> Your task:
Pick out and copy every line below that has the word "bottle".

** Opening Stored data block **

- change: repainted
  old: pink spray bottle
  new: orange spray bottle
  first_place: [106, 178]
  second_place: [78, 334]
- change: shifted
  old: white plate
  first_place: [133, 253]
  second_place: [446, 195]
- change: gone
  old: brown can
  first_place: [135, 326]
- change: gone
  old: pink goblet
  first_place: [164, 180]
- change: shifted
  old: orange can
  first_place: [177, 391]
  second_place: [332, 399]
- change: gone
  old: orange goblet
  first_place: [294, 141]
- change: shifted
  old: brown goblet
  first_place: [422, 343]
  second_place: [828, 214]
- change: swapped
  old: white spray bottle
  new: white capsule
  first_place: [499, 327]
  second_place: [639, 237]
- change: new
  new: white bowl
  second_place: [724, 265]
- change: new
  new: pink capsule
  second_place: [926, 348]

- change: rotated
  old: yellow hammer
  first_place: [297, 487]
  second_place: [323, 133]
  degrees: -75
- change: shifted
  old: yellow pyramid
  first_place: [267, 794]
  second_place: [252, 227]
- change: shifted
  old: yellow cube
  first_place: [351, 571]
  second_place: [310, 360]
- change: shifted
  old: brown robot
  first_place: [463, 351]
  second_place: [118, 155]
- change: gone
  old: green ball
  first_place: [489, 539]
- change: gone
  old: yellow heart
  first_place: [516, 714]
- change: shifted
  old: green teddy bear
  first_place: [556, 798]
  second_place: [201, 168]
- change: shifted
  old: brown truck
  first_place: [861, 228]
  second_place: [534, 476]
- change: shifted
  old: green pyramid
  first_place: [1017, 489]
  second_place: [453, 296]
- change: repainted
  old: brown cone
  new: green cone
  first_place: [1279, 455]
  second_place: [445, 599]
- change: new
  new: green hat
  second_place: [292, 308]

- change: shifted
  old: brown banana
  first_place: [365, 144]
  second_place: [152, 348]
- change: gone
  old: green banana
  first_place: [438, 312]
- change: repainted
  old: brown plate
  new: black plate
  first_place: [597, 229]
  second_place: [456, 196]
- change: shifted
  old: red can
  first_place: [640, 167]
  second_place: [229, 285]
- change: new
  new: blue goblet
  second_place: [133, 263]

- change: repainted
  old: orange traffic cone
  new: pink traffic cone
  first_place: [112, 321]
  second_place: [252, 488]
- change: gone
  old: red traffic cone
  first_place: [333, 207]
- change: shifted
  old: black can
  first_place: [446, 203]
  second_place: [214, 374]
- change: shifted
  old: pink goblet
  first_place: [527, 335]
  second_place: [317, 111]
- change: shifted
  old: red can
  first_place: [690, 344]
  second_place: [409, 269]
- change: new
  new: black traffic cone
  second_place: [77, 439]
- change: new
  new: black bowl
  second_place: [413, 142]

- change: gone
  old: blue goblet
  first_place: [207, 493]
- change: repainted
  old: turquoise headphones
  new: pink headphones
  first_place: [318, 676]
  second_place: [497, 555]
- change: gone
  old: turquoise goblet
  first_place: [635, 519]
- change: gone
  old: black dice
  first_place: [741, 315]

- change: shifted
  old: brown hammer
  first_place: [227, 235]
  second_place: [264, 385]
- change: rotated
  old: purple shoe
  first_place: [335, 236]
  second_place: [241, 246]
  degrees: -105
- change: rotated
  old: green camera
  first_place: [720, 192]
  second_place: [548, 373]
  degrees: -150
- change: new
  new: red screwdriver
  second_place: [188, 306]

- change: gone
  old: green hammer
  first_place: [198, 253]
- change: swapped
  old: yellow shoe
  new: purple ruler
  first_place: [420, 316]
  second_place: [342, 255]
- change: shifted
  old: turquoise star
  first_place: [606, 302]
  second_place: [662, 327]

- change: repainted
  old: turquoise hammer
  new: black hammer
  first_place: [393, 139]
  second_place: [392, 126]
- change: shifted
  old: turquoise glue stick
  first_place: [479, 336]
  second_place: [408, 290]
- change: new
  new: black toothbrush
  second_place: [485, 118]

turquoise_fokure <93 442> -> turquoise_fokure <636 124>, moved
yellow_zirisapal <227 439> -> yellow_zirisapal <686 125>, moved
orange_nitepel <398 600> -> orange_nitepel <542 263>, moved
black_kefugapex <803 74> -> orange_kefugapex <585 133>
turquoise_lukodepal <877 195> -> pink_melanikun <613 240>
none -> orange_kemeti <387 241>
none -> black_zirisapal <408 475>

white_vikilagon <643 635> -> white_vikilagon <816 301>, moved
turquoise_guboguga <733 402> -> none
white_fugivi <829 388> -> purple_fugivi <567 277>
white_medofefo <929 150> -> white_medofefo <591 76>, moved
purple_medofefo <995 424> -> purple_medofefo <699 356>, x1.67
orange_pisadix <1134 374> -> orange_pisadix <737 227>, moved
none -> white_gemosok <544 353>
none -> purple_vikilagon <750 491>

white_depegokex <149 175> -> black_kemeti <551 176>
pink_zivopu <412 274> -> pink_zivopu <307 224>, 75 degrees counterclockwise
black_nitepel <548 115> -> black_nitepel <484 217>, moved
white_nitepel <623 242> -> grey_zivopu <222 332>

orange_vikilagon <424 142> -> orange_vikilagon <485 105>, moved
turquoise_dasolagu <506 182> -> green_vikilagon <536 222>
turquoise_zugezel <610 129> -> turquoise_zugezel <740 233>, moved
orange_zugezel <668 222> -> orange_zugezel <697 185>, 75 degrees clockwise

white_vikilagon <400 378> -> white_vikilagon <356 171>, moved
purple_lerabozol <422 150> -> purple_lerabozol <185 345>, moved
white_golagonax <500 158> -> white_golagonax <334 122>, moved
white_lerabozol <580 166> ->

** Closing Stored data block **

> The answer:
  old: pink spray bottle
  new: orange spray bottle
  old: white spray bottle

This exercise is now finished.